[GIVEN RECORDS Boundary: Start]

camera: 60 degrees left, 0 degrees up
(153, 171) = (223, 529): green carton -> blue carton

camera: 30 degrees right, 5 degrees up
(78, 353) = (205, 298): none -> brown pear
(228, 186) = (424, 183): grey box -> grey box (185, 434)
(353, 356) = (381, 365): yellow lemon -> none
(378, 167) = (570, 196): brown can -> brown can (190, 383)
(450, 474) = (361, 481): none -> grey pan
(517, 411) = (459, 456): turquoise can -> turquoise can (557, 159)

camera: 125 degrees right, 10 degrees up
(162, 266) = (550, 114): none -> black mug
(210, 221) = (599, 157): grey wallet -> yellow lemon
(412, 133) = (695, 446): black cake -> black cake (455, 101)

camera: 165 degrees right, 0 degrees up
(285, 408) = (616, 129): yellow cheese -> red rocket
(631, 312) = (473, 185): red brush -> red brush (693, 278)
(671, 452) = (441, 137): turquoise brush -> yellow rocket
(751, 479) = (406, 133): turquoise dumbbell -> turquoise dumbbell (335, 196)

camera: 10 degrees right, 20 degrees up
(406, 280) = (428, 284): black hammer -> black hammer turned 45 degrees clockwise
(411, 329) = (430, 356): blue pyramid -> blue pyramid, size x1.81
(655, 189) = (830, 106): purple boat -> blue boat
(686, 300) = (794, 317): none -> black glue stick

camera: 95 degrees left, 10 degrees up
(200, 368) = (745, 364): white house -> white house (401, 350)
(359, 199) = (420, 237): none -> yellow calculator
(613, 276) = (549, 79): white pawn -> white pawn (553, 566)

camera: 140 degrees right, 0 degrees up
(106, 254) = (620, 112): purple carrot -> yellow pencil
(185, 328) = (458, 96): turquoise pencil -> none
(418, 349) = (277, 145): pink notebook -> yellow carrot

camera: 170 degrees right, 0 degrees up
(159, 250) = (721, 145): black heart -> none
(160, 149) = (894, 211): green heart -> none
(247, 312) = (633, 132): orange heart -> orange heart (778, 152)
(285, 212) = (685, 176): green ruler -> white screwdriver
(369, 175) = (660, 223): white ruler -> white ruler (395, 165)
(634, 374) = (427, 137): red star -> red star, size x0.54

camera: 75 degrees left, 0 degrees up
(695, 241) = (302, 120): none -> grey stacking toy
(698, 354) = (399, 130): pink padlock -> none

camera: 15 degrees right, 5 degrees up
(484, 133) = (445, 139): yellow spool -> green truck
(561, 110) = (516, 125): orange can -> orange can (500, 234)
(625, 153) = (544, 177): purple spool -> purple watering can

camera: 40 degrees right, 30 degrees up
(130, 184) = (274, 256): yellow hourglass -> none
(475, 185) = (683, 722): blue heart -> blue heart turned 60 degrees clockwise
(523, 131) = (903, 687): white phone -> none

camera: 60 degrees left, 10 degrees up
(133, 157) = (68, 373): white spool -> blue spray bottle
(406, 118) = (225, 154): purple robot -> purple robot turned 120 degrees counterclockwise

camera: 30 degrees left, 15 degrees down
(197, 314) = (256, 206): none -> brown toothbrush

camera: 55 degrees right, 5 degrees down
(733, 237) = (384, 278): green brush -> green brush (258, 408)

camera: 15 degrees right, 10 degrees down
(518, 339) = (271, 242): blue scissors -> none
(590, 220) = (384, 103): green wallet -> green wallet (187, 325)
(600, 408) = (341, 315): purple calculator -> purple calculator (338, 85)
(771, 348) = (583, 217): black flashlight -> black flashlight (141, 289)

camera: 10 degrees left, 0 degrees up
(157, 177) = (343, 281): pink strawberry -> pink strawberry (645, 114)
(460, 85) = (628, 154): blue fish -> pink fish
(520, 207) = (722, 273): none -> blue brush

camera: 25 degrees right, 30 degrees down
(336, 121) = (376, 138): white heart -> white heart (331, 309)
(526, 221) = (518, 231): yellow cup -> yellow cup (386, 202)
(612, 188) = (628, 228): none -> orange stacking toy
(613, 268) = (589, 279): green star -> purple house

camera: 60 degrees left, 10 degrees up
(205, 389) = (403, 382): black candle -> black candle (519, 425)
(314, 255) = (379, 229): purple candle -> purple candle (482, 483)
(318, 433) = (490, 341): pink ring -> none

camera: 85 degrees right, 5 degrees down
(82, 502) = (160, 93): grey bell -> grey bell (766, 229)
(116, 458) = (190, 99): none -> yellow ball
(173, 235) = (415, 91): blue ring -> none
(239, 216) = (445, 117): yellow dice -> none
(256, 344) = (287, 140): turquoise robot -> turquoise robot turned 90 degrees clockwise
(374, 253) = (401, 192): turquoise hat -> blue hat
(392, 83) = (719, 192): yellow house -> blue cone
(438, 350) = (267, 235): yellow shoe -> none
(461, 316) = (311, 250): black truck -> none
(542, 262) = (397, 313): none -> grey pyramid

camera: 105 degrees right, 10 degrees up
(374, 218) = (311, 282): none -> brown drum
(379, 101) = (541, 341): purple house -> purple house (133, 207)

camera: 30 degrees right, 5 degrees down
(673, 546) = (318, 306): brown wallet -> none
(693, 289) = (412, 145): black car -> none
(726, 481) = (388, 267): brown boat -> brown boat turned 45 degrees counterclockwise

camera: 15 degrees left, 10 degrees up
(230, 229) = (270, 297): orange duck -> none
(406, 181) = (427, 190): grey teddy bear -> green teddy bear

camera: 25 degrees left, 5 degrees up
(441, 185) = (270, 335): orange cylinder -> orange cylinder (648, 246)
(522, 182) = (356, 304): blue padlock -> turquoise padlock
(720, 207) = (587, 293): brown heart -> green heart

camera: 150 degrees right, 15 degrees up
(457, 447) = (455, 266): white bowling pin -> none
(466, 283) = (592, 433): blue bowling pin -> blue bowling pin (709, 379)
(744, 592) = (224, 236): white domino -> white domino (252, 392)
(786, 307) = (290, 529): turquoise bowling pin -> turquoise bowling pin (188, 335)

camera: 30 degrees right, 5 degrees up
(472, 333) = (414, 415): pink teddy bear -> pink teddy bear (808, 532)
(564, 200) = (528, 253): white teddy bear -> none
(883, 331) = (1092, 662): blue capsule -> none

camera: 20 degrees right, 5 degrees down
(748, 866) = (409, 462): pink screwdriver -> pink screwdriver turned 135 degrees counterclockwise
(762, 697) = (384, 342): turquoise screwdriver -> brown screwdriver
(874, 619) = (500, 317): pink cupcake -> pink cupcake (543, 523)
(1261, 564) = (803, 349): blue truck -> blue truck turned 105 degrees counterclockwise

[GIVEN RECORDS Boundary: End]

■ WHAT YOU WILL DO: Each record, from first to last, should be returned verbatim.

■ ANSWER BELOW:
camera: 60 degrees left, 0 degrees up
(153, 171) = (223, 529): green carton -> blue carton

camera: 30 degrees right, 5 degrees up
(78, 353) = (205, 298): none -> brown pear
(228, 186) = (424, 183): grey box -> grey box (185, 434)
(353, 356) = (381, 365): yellow lemon -> none
(378, 167) = (570, 196): brown can -> brown can (190, 383)
(450, 474) = (361, 481): none -> grey pan
(517, 411) = (459, 456): turquoise can -> turquoise can (557, 159)

camera: 125 degrees right, 10 degrees up
(162, 266) = (550, 114): none -> black mug
(210, 221) = (599, 157): grey wallet -> yellow lemon
(412, 133) = (695, 446): black cake -> black cake (455, 101)

camera: 165 degrees right, 0 degrees up
(285, 408) = (616, 129): yellow cheese -> red rocket
(631, 312) = (473, 185): red brush -> red brush (693, 278)
(671, 452) = (441, 137): turquoise brush -> yellow rocket
(751, 479) = (406, 133): turquoise dumbbell -> turquoise dumbbell (335, 196)

camera: 10 degrees right, 20 degrees up
(406, 280) = (428, 284): black hammer -> black hammer turned 45 degrees clockwise
(411, 329) = (430, 356): blue pyramid -> blue pyramid, size x1.81
(655, 189) = (830, 106): purple boat -> blue boat
(686, 300) = (794, 317): none -> black glue stick

camera: 95 degrees left, 10 degrees up
(200, 368) = (745, 364): white house -> white house (401, 350)
(359, 199) = (420, 237): none -> yellow calculator
(613, 276) = (549, 79): white pawn -> white pawn (553, 566)

camera: 140 degrees right, 0 degrees up
(106, 254) = (620, 112): purple carrot -> yellow pencil
(185, 328) = (458, 96): turquoise pencil -> none
(418, 349) = (277, 145): pink notebook -> yellow carrot

camera: 170 degrees right, 0 degrees up
(159, 250) = (721, 145): black heart -> none
(160, 149) = (894, 211): green heart -> none
(247, 312) = (633, 132): orange heart -> orange heart (778, 152)
(285, 212) = (685, 176): green ruler -> white screwdriver
(369, 175) = (660, 223): white ruler -> white ruler (395, 165)
(634, 374) = (427, 137): red star -> red star, size x0.54

camera: 75 degrees left, 0 degrees up
(695, 241) = (302, 120): none -> grey stacking toy
(698, 354) = (399, 130): pink padlock -> none

camera: 15 degrees right, 5 degrees up
(484, 133) = (445, 139): yellow spool -> green truck
(561, 110) = (516, 125): orange can -> orange can (500, 234)
(625, 153) = (544, 177): purple spool -> purple watering can

camera: 40 degrees right, 30 degrees up
(130, 184) = (274, 256): yellow hourglass -> none
(475, 185) = (683, 722): blue heart -> blue heart turned 60 degrees clockwise
(523, 131) = (903, 687): white phone -> none

camera: 60 degrees left, 10 degrees up
(133, 157) = (68, 373): white spool -> blue spray bottle
(406, 118) = (225, 154): purple robot -> purple robot turned 120 degrees counterclockwise

camera: 30 degrees left, 15 degrees down
(197, 314) = (256, 206): none -> brown toothbrush

camera: 55 degrees right, 5 degrees down
(733, 237) = (384, 278): green brush -> green brush (258, 408)

camera: 15 degrees right, 10 degrees down
(518, 339) = (271, 242): blue scissors -> none
(590, 220) = (384, 103): green wallet -> green wallet (187, 325)
(600, 408) = (341, 315): purple calculator -> purple calculator (338, 85)
(771, 348) = (583, 217): black flashlight -> black flashlight (141, 289)

camera: 10 degrees left, 0 degrees up
(157, 177) = (343, 281): pink strawberry -> pink strawberry (645, 114)
(460, 85) = (628, 154): blue fish -> pink fish
(520, 207) = (722, 273): none -> blue brush

camera: 25 degrees right, 30 degrees down
(336, 121) = (376, 138): white heart -> white heart (331, 309)
(526, 221) = (518, 231): yellow cup -> yellow cup (386, 202)
(612, 188) = (628, 228): none -> orange stacking toy
(613, 268) = (589, 279): green star -> purple house

camera: 60 degrees left, 10 degrees up
(205, 389) = (403, 382): black candle -> black candle (519, 425)
(314, 255) = (379, 229): purple candle -> purple candle (482, 483)
(318, 433) = (490, 341): pink ring -> none

camera: 85 degrees right, 5 degrees down
(82, 502) = (160, 93): grey bell -> grey bell (766, 229)
(116, 458) = (190, 99): none -> yellow ball
(173, 235) = (415, 91): blue ring -> none
(239, 216) = (445, 117): yellow dice -> none
(256, 344) = (287, 140): turquoise robot -> turquoise robot turned 90 degrees clockwise
(374, 253) = (401, 192): turquoise hat -> blue hat
(392, 83) = (719, 192): yellow house -> blue cone
(438, 350) = (267, 235): yellow shoe -> none
(461, 316) = (311, 250): black truck -> none
(542, 262) = (397, 313): none -> grey pyramid

camera: 105 degrees right, 10 degrees up
(374, 218) = (311, 282): none -> brown drum
(379, 101) = (541, 341): purple house -> purple house (133, 207)

camera: 30 degrees right, 5 degrees down
(673, 546) = (318, 306): brown wallet -> none
(693, 289) = (412, 145): black car -> none
(726, 481) = (388, 267): brown boat -> brown boat turned 45 degrees counterclockwise

camera: 15 degrees left, 10 degrees up
(230, 229) = (270, 297): orange duck -> none
(406, 181) = (427, 190): grey teddy bear -> green teddy bear

camera: 25 degrees left, 5 degrees up
(441, 185) = (270, 335): orange cylinder -> orange cylinder (648, 246)
(522, 182) = (356, 304): blue padlock -> turquoise padlock
(720, 207) = (587, 293): brown heart -> green heart

camera: 150 degrees right, 15 degrees up
(457, 447) = (455, 266): white bowling pin -> none
(466, 283) = (592, 433): blue bowling pin -> blue bowling pin (709, 379)
(744, 592) = (224, 236): white domino -> white domino (252, 392)
(786, 307) = (290, 529): turquoise bowling pin -> turquoise bowling pin (188, 335)

camera: 30 degrees right, 5 degrees up
(472, 333) = (414, 415): pink teddy bear -> pink teddy bear (808, 532)
(564, 200) = (528, 253): white teddy bear -> none
(883, 331) = (1092, 662): blue capsule -> none

camera: 20 degrees right, 5 degrees down
(748, 866) = (409, 462): pink screwdriver -> pink screwdriver turned 135 degrees counterclockwise
(762, 697) = (384, 342): turquoise screwdriver -> brown screwdriver
(874, 619) = (500, 317): pink cupcake -> pink cupcake (543, 523)
(1261, 564) = (803, 349): blue truck -> blue truck turned 105 degrees counterclockwise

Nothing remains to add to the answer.